■ Aim of the task ■
Copy every entry verbatim and skip the pictures.

----- Records for the task

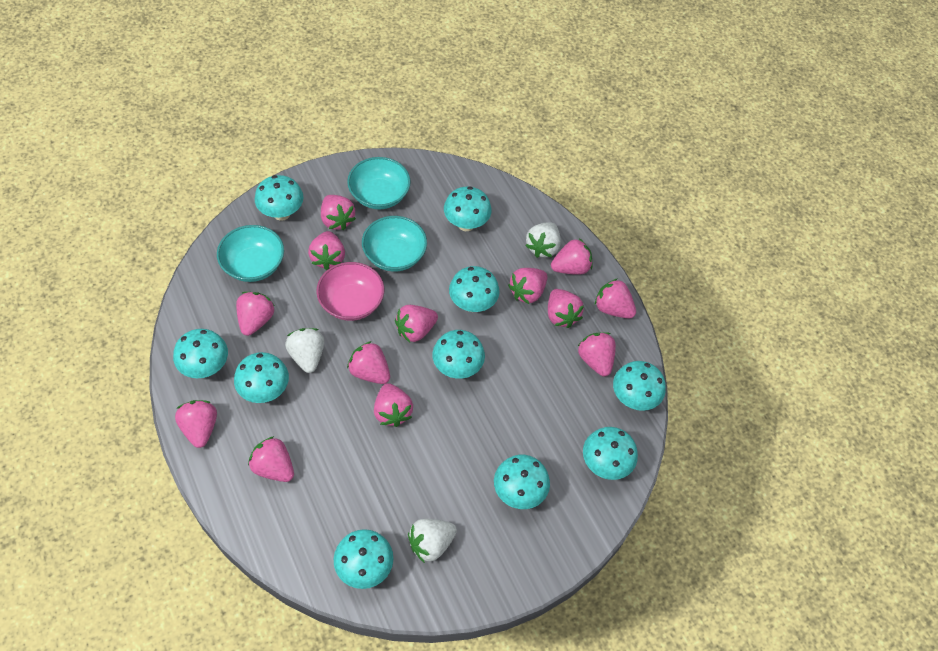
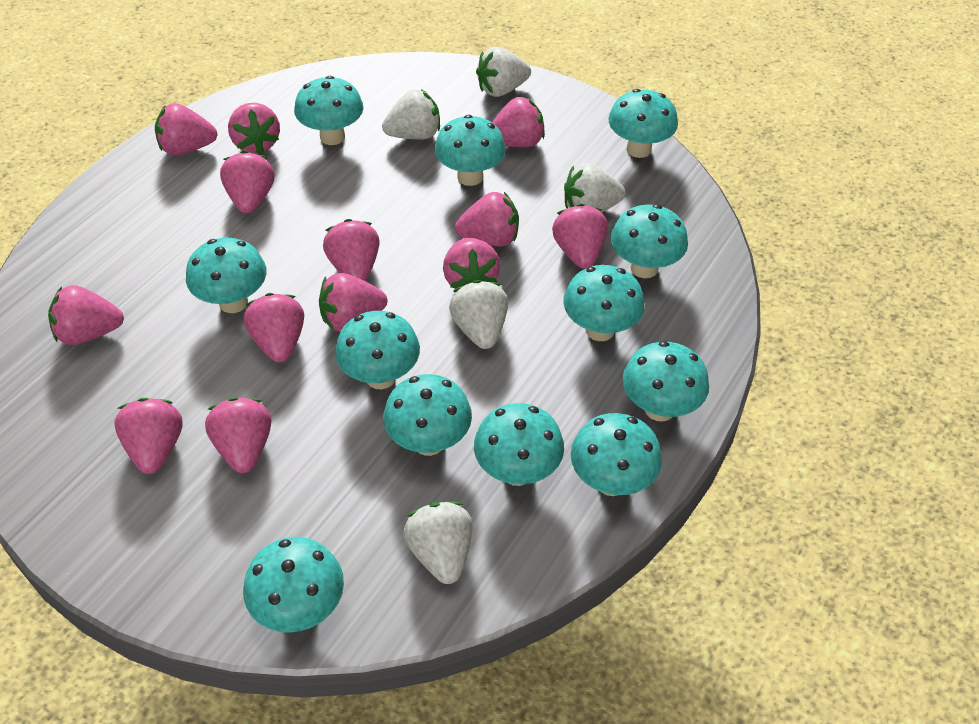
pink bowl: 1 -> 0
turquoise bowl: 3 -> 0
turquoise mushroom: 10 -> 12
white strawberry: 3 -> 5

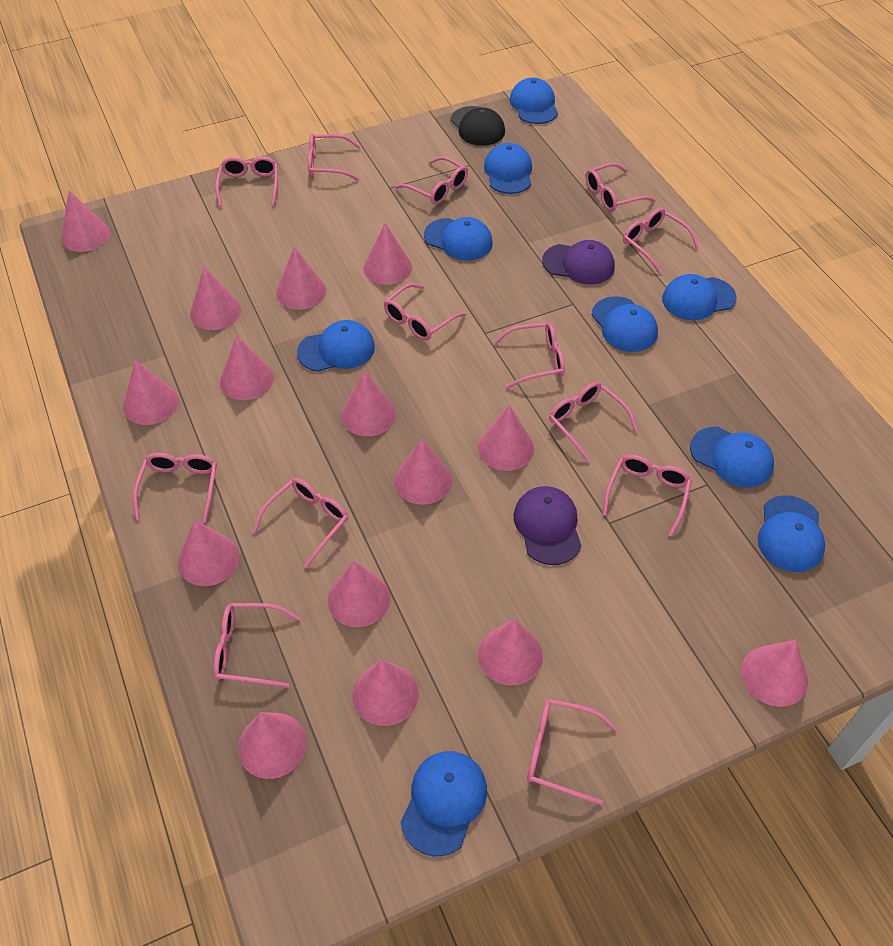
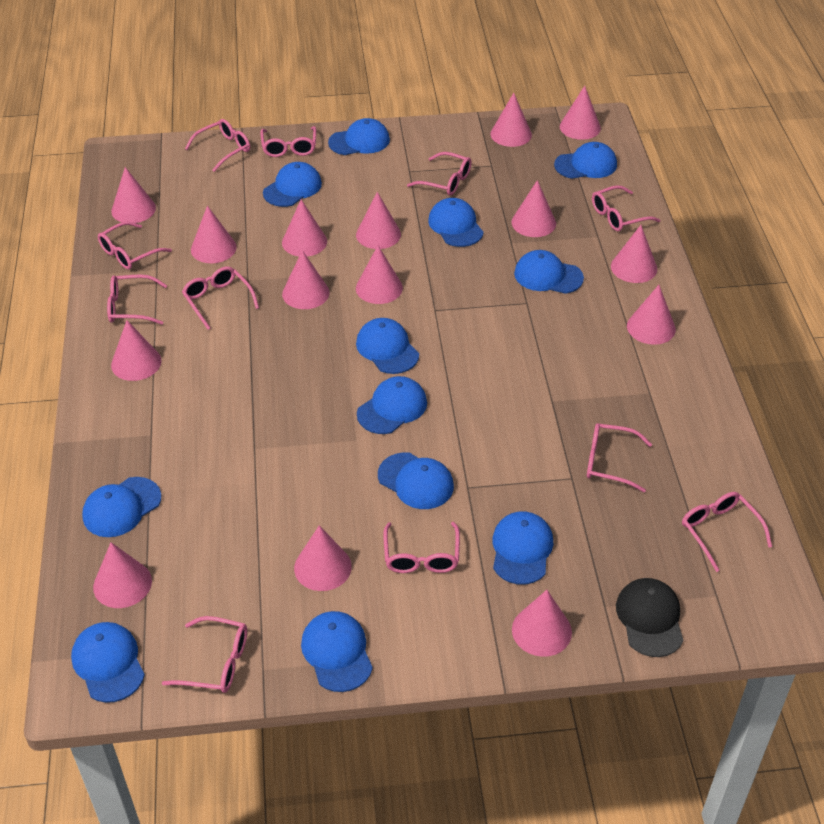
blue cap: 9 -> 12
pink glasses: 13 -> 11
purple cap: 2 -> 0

----------

■ Output of the exercise ■
pink bowl: 1 -> 0
turquoise bowl: 3 -> 0
turquoise mushroom: 10 -> 12
white strawberry: 3 -> 5

blue cap: 9 -> 12
pink glasses: 13 -> 11
purple cap: 2 -> 0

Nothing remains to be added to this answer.